> _What you should do_: For this task, output exactly the lines of the material below starting at the line with "brown watering can: 0 -> 3" and ending at the line with "yellow dice: 6 -> 7"; pictures are to be excluded.

> _Information given_:
------------------------------------------------------------

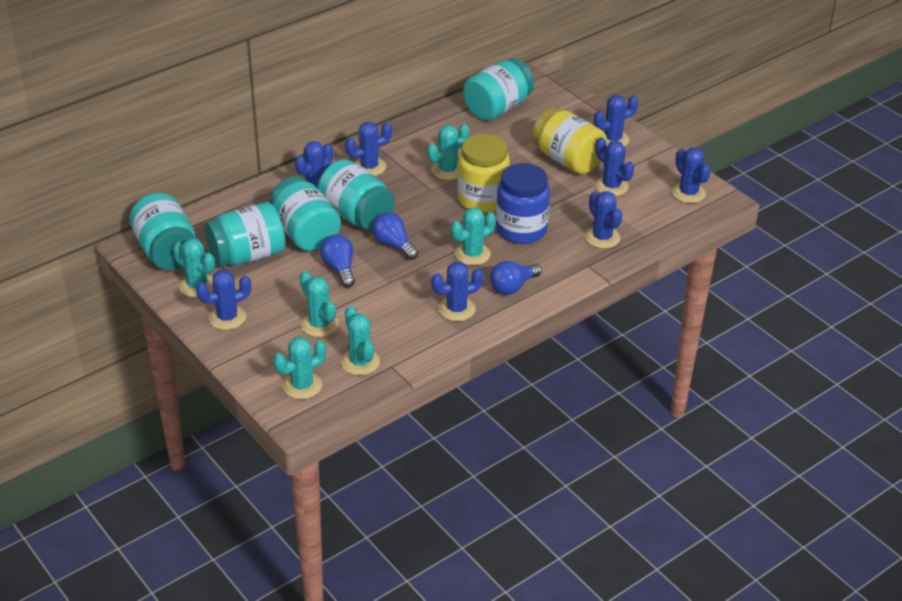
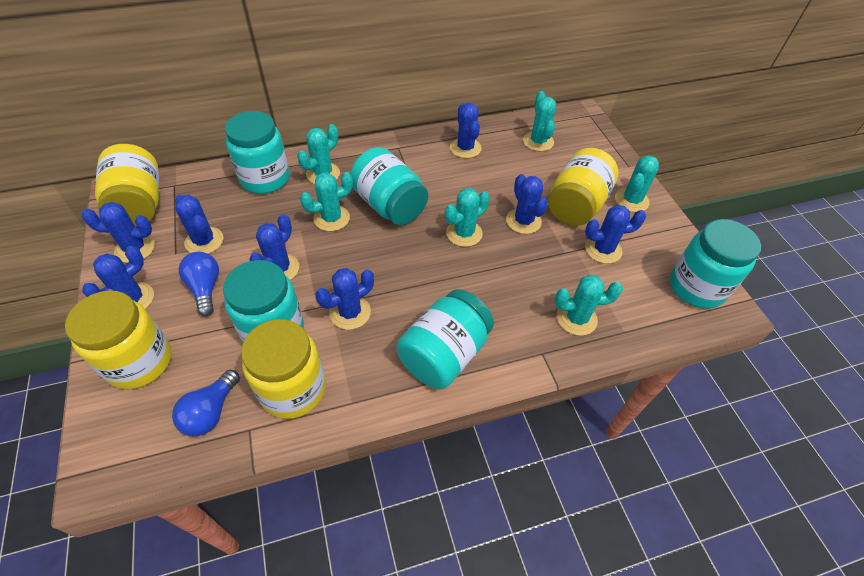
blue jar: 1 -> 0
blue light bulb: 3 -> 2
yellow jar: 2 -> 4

------------------------------------------------------------

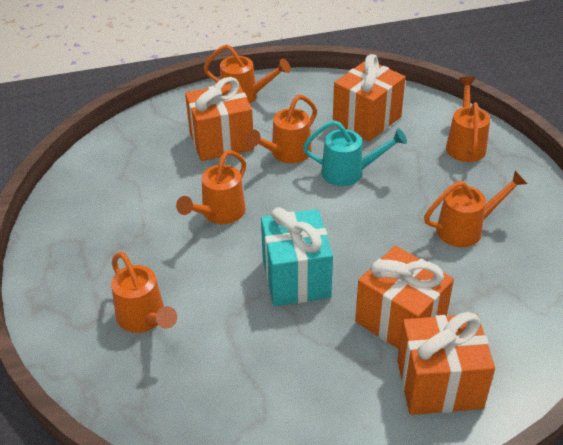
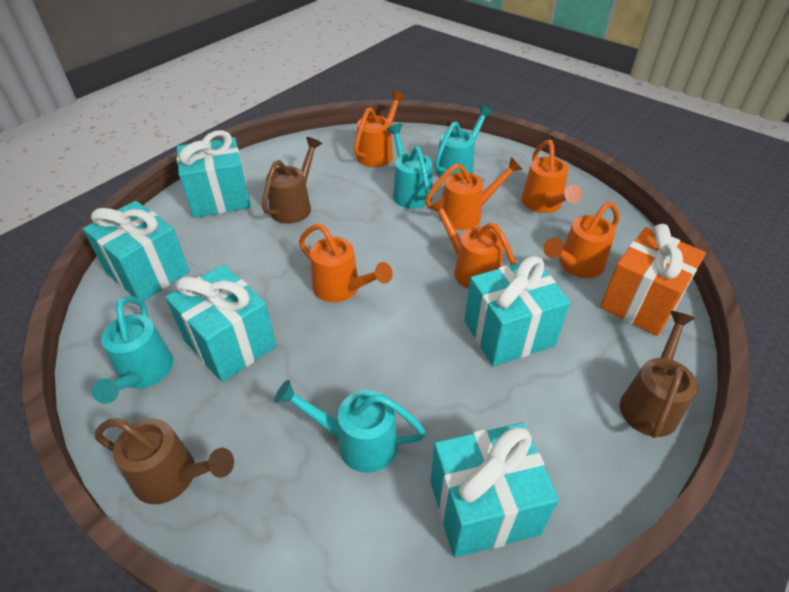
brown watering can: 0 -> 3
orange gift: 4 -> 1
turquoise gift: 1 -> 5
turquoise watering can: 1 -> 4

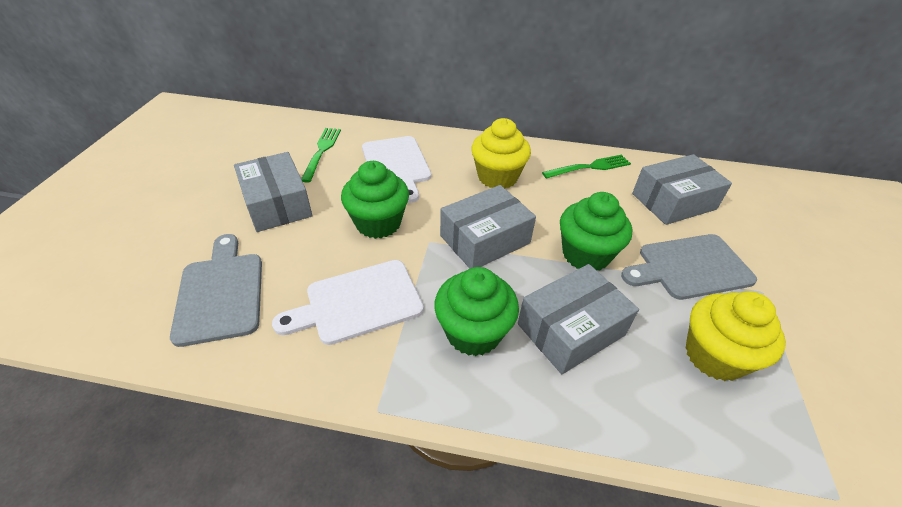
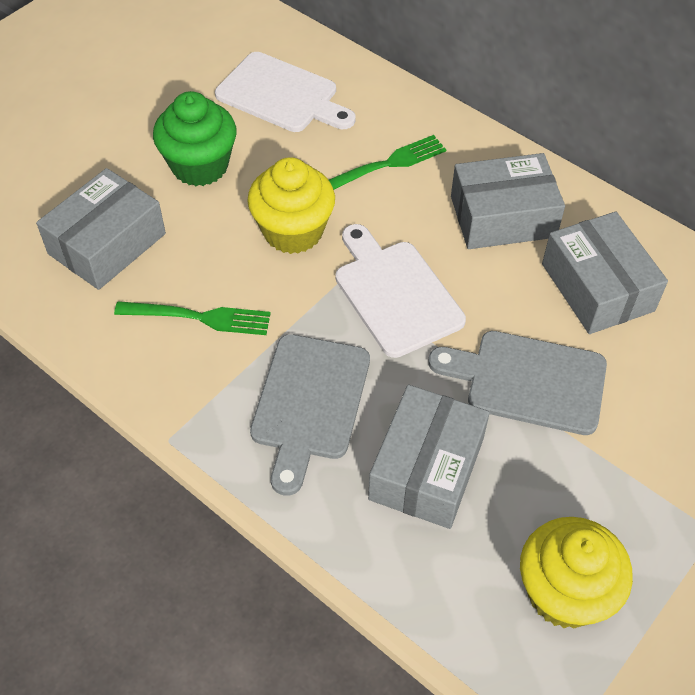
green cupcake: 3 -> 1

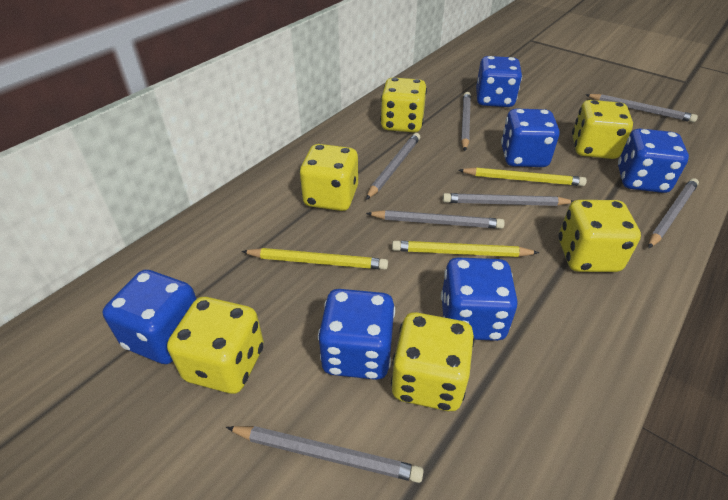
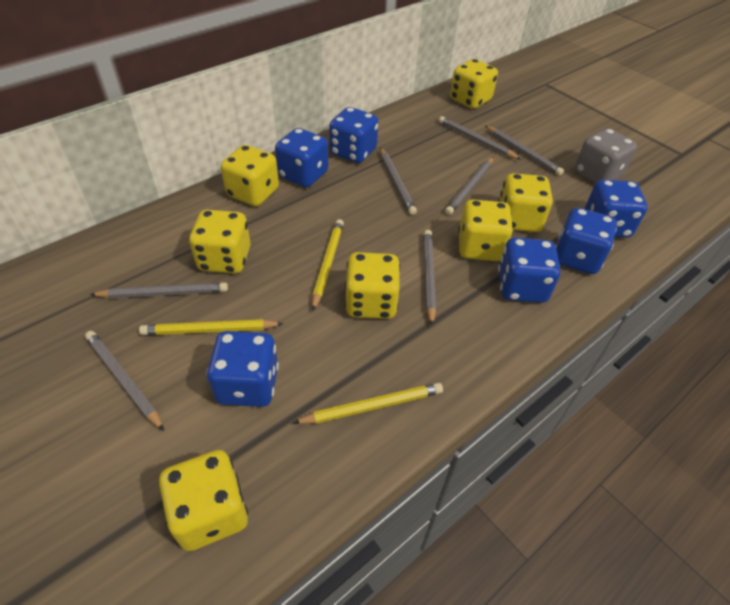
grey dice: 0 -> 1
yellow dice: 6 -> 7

------------------------------------------------------------

> _Your response_:
brown watering can: 0 -> 3
orange gift: 4 -> 1
turquoise gift: 1 -> 5
turquoise watering can: 1 -> 4

green cupcake: 3 -> 1

grey dice: 0 -> 1
yellow dice: 6 -> 7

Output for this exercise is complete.